WHAT THE EXERCISE ASKS >>
The answer must consist of every line from the data that holds the string "white".

*** Begin section ***

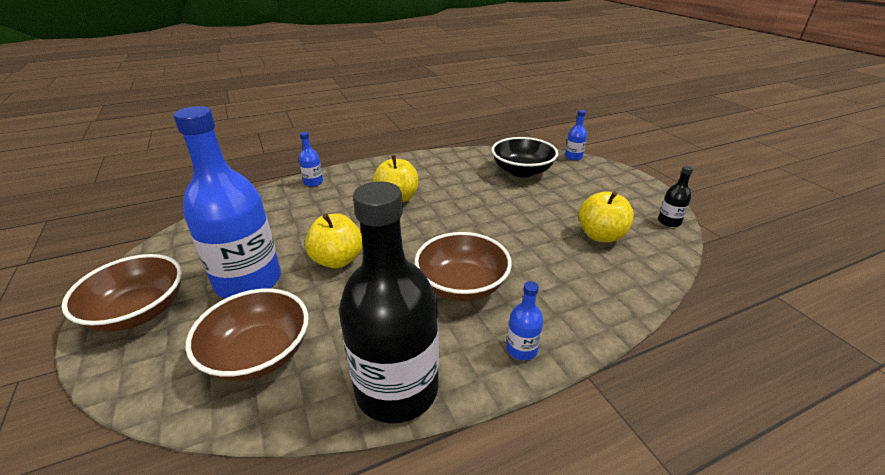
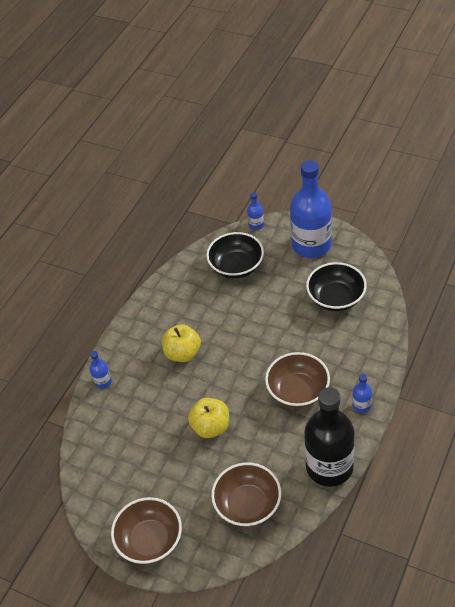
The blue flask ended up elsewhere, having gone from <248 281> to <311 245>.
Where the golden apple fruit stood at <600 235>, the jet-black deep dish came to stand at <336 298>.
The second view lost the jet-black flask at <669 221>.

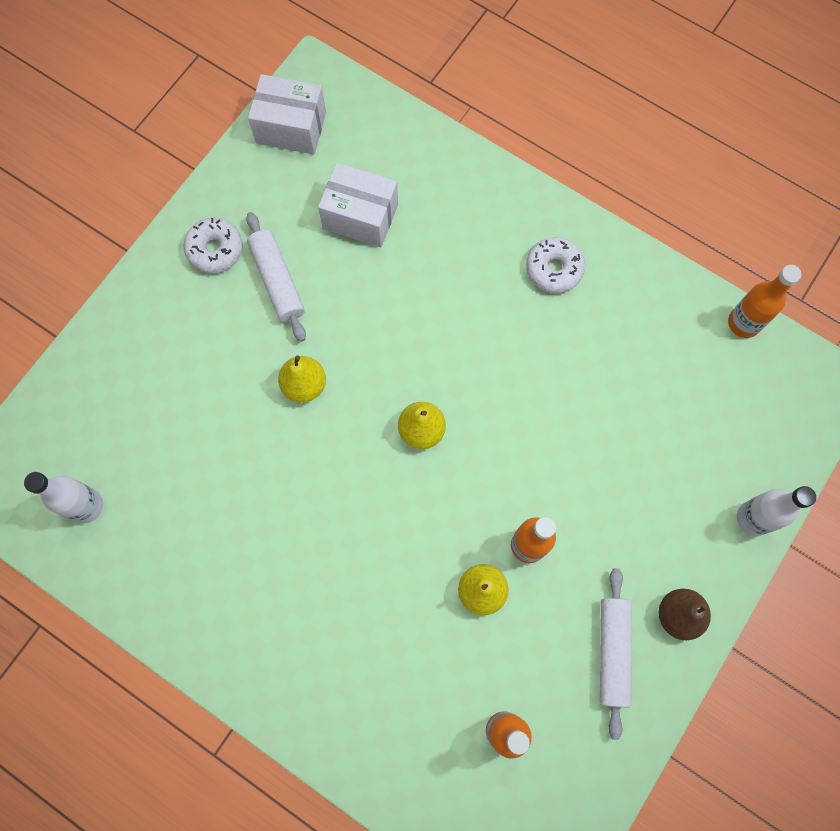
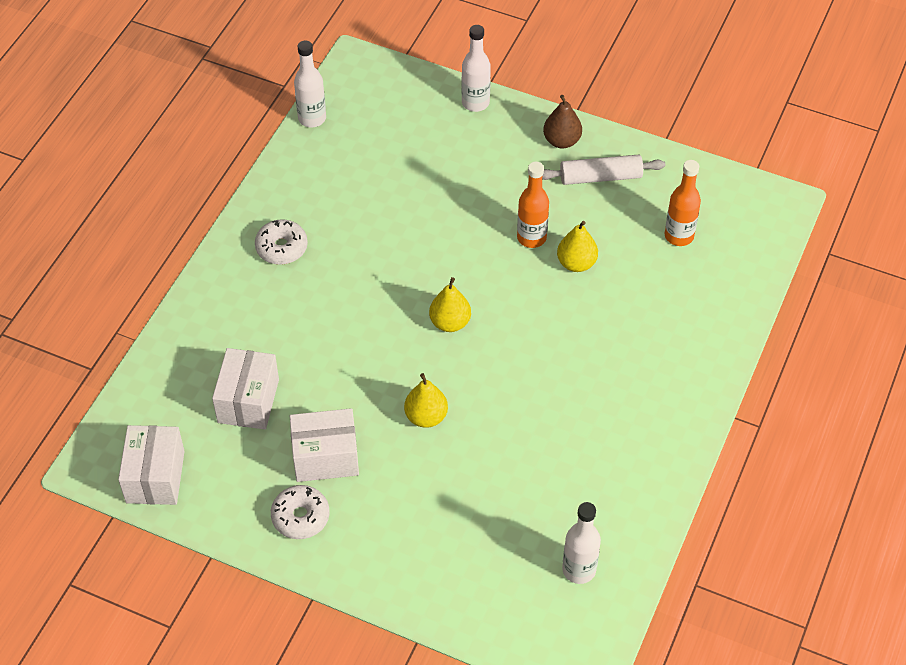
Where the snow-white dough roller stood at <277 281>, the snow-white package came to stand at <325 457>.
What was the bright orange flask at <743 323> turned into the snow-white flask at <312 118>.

*** End section ***

OUTPUT OF THE EXERCISE >>
Where the snow-white dough roller stood at <277 281>, the snow-white package came to stand at <325 457>.
What was the bright orange flask at <743 323> turned into the snow-white flask at <312 118>.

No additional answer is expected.